=== Provided data ===

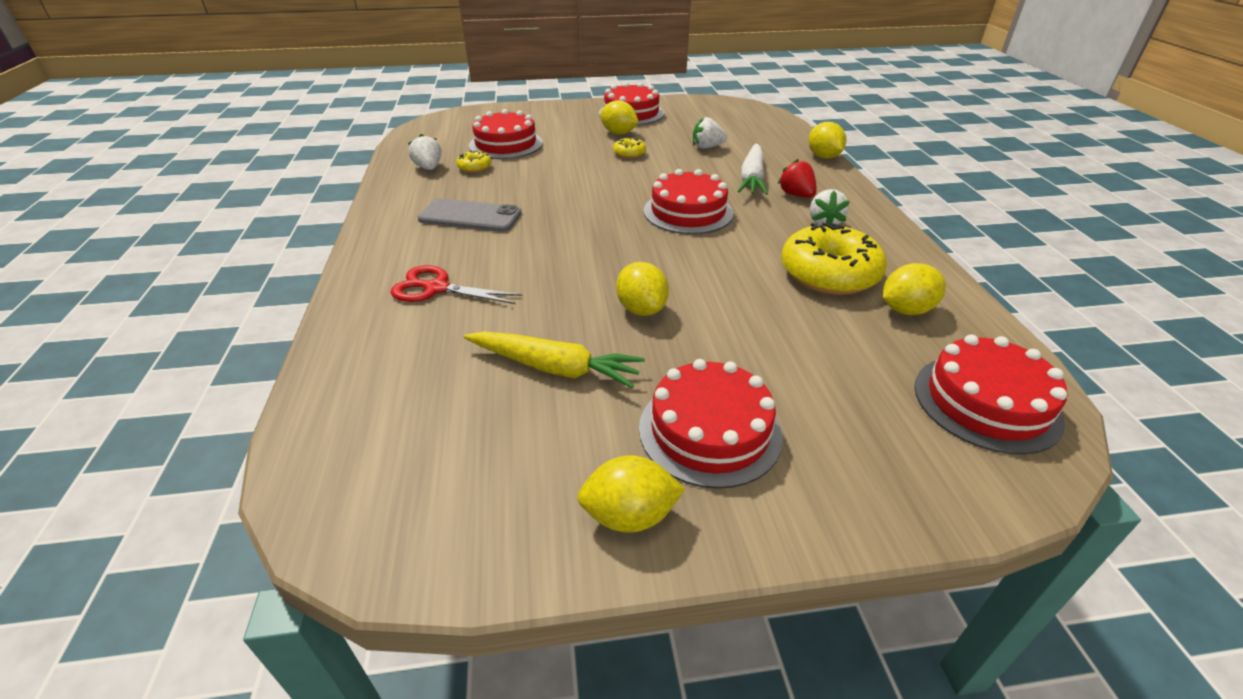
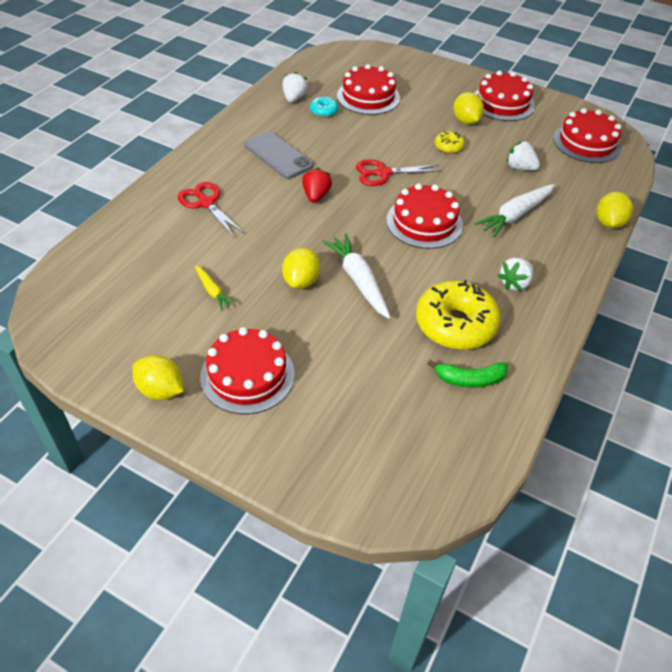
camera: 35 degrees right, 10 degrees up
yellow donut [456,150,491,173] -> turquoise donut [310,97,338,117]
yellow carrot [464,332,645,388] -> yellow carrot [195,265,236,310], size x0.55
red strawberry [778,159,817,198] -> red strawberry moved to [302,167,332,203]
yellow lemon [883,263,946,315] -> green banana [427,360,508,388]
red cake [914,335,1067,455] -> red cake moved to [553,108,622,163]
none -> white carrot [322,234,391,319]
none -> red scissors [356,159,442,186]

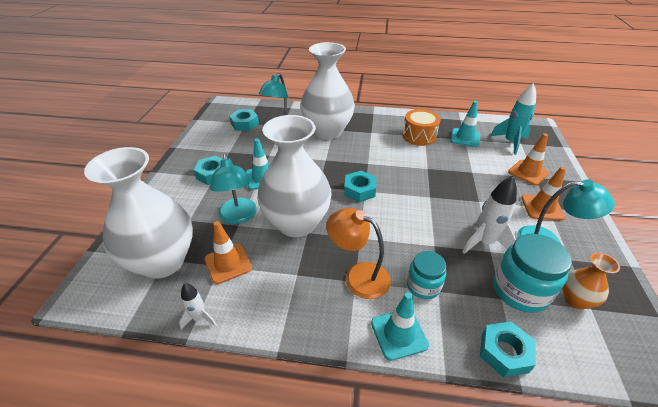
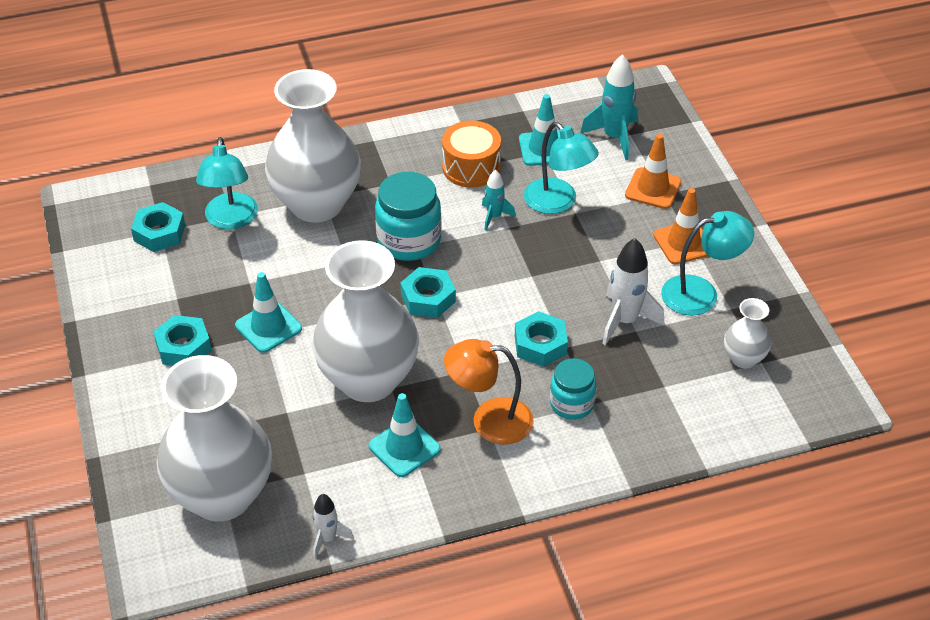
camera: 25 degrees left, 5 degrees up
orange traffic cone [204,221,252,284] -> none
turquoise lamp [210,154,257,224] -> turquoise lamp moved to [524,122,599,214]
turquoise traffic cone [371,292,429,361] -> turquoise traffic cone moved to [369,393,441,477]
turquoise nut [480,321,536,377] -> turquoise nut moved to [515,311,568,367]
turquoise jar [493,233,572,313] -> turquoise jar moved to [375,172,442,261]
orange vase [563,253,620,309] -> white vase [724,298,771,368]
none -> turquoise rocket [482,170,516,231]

===

**Work item**
In the entries above, find each line that has the word "none". Copy it.

**Completed task**
none -> white carrot [322,234,391,319]
none -> red scissors [356,159,442,186]
orange traffic cone [204,221,252,284] -> none
none -> turquoise rocket [482,170,516,231]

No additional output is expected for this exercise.